**Activity:**
Beginning at the line containing "(187, 241) = (390, 88): white", repeat each line below exactly up to and including the line containing "camera: 80 degrees left, 0 degrees up". Do not repeat the pictures.

[Opening Data for the task section]

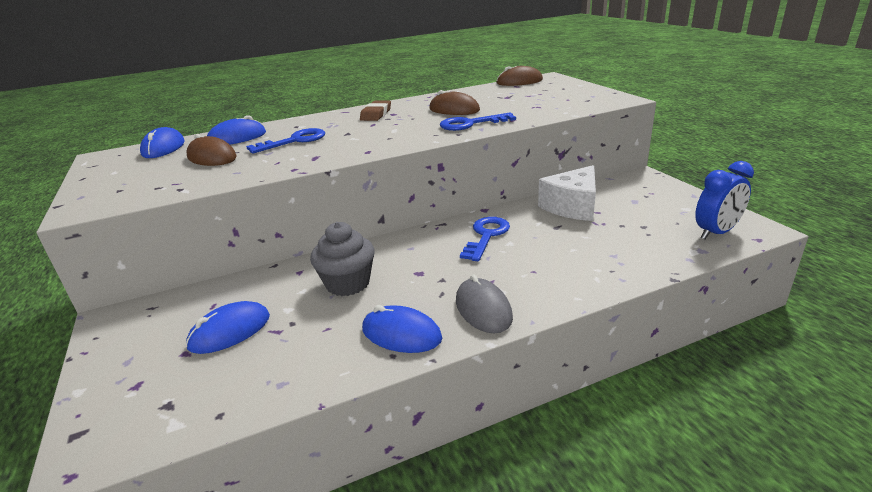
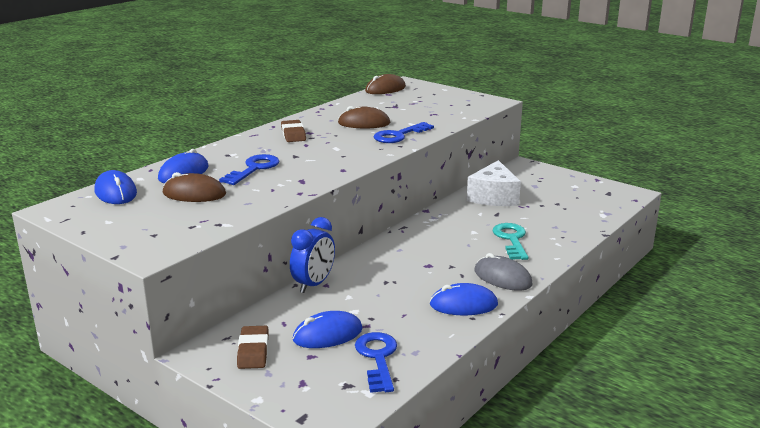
camera: 30 degrees left, 5 degrees down
(149, 330) = (253, 351): none -> brown eraser
(230, 331) = (327, 334): blue mouse -> blue mouse turned 45 degrees clockwise
(348, 283) = (380, 284): grey cupcake -> none
(486, 236) = (450, 230): blue key -> blue key (377, 358)
(543, 261) = (511, 239): none -> turquoise key
(716, 233) = (607, 200): blue clock -> blue clock (314, 284)

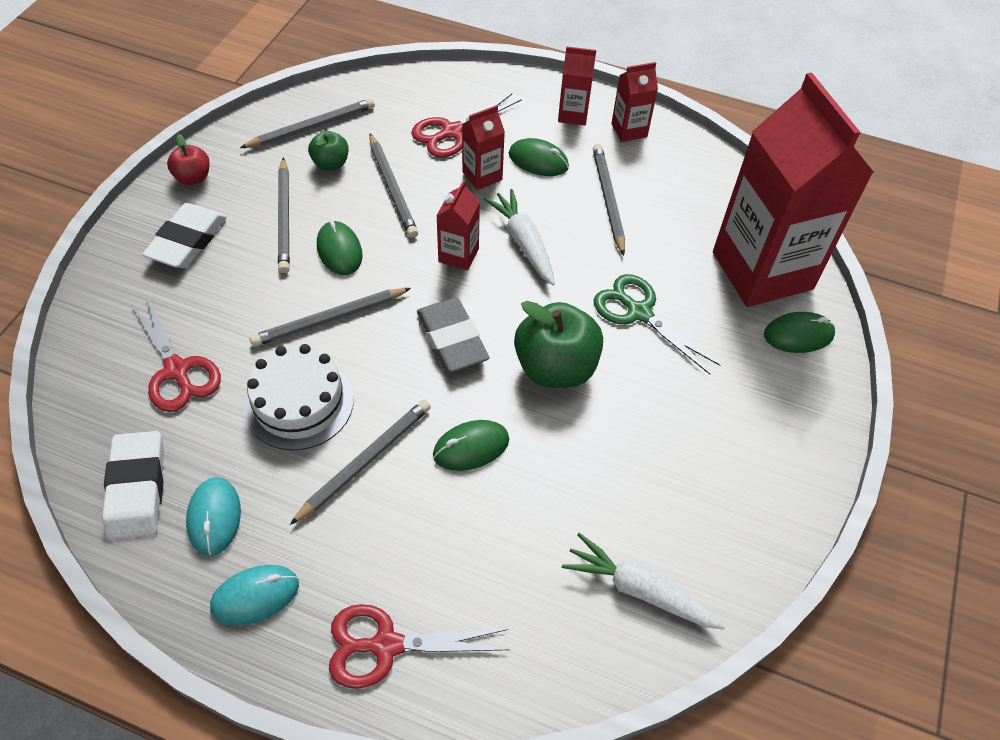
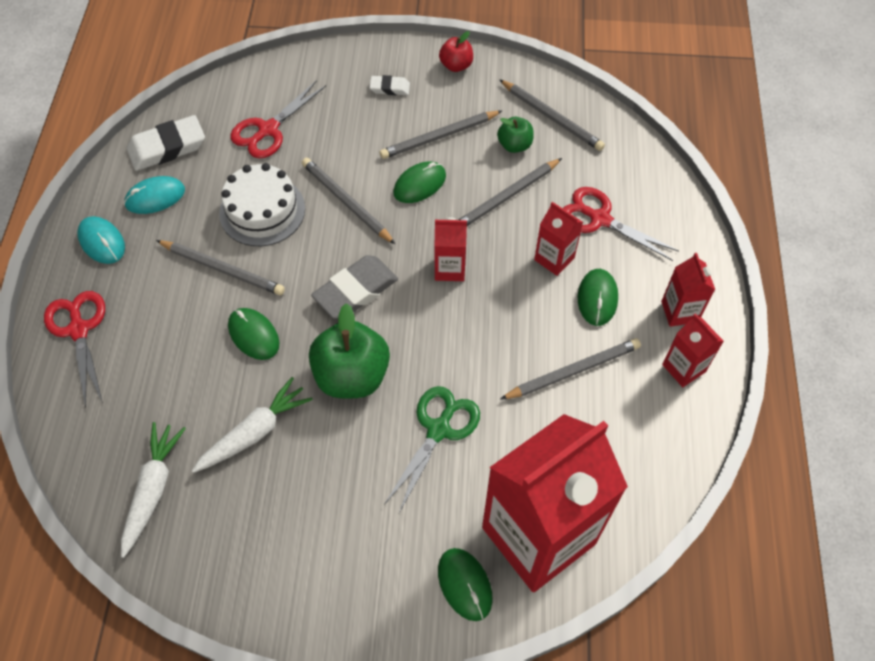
camera: 75 degrees right, 5 degrees up
(187, 241) = (390, 88): white eraser -> white eraser, size x0.54
(523, 242) = (485, 314): white carrot -> white carrot (255, 432)

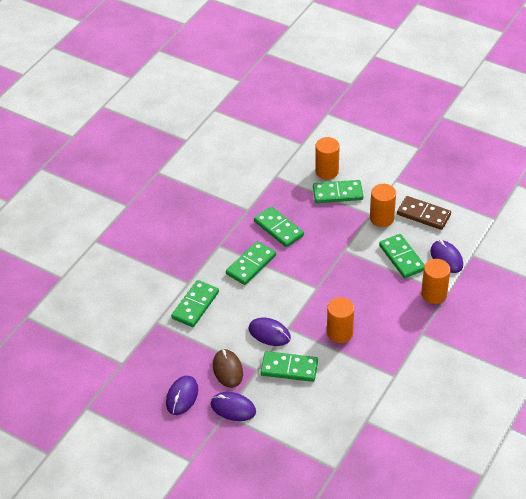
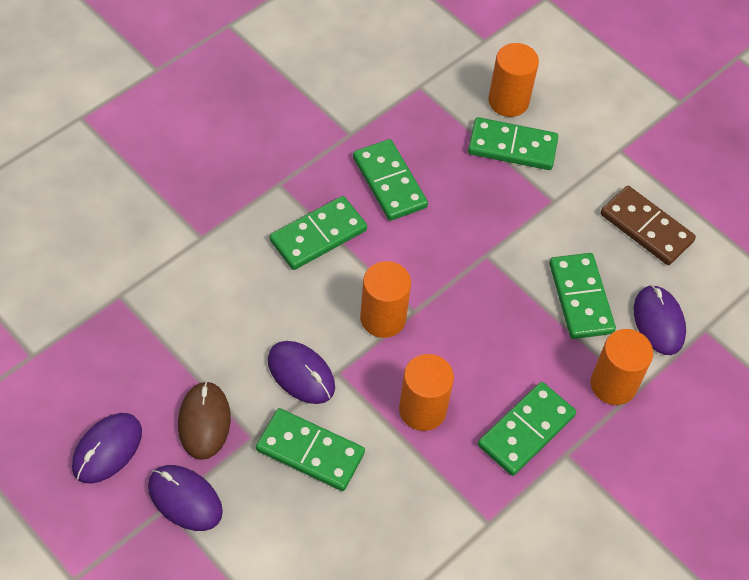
camera: 10 degrees right, 10 degrees up
(195, 305) = (197, 283): green domino -> green domino (526, 430)
(381, 218) = (571, 214): orange cylinder -> orange cylinder (383, 318)

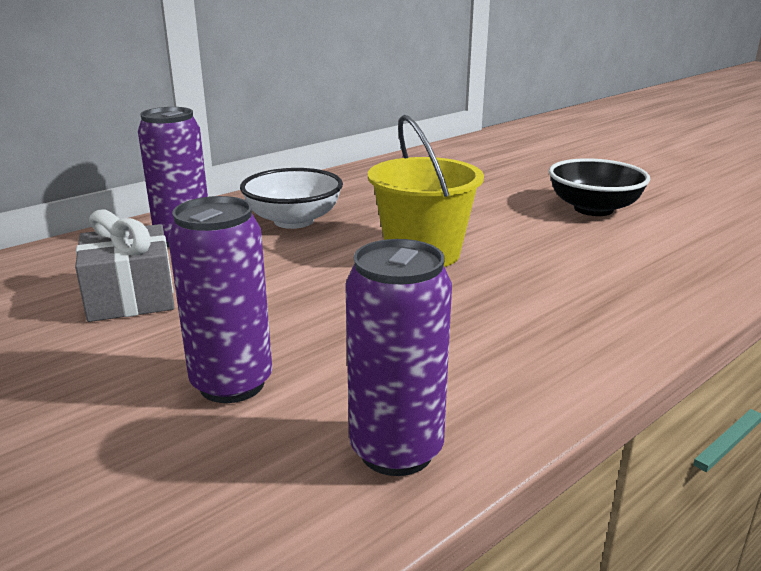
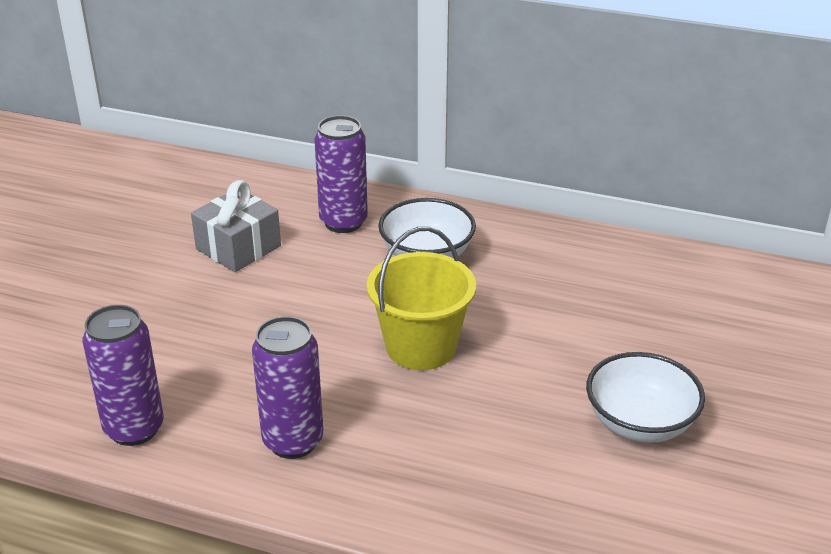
camera: 60 degrees right, 10 degrees up
(232, 384) = (164, 338): purple can -> purple can (293, 441)
(593, 209) = (640, 423): black bowl -> white bowl

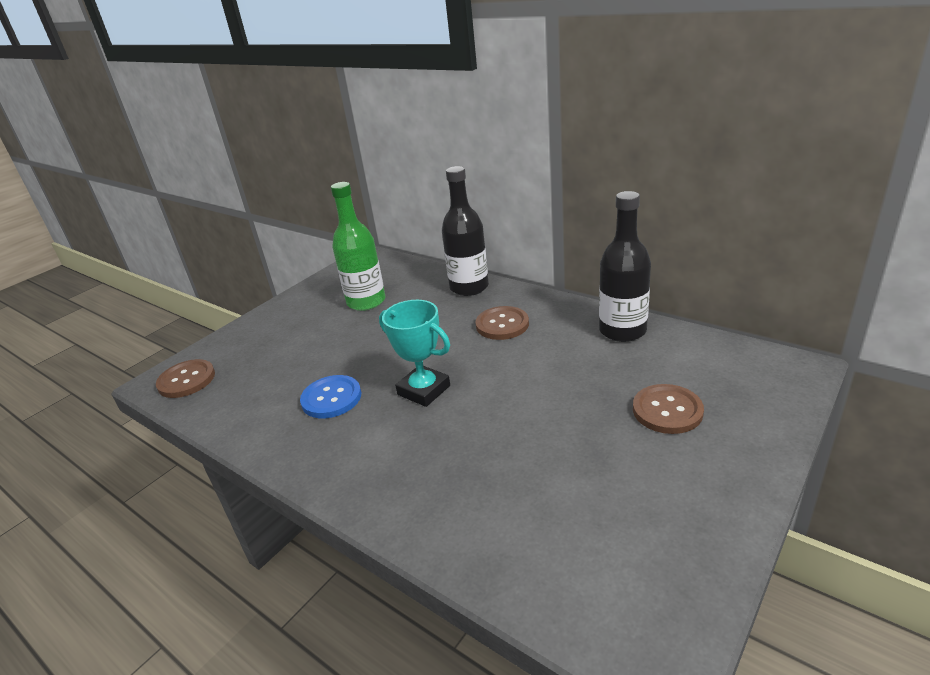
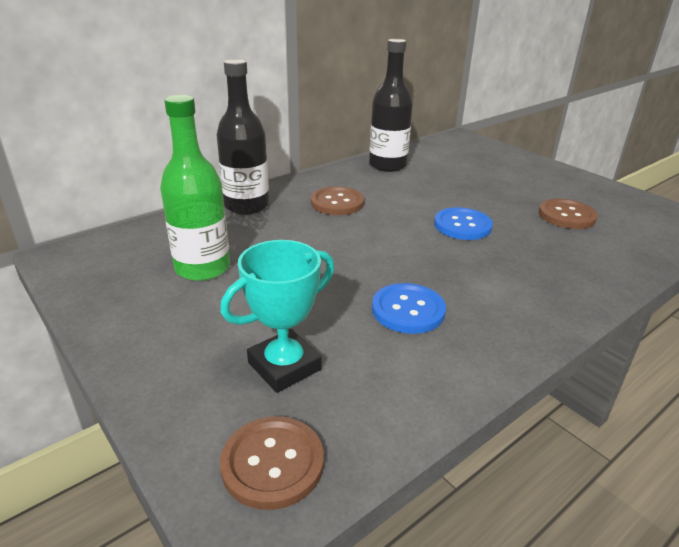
camera: 80 degrees left, 0 degrees up
(424, 390) = (422, 254): turquoise trophy -> turquoise trophy (284, 366)
(495, 406) = (462, 225): none -> blue button
(667, 410) = (492, 174): brown button -> brown button (566, 216)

[Closing Data for the task section]

**Response to the exercise:**
(187, 241) = (390, 88): white eraser -> white eraser, size x0.54
(523, 242) = (485, 314): white carrot -> white carrot (255, 432)

camera: 10 degrees right, 10 degrees up
(195, 305) = (197, 283): green domino -> green domino (526, 430)
(381, 218) = (571, 214): orange cylinder -> orange cylinder (383, 318)

camera: 60 degrees right, 10 degrees up
(232, 384) = (164, 338): purple can -> purple can (293, 441)
(593, 209) = (640, 423): black bowl -> white bowl

camera: 80 degrees left, 0 degrees up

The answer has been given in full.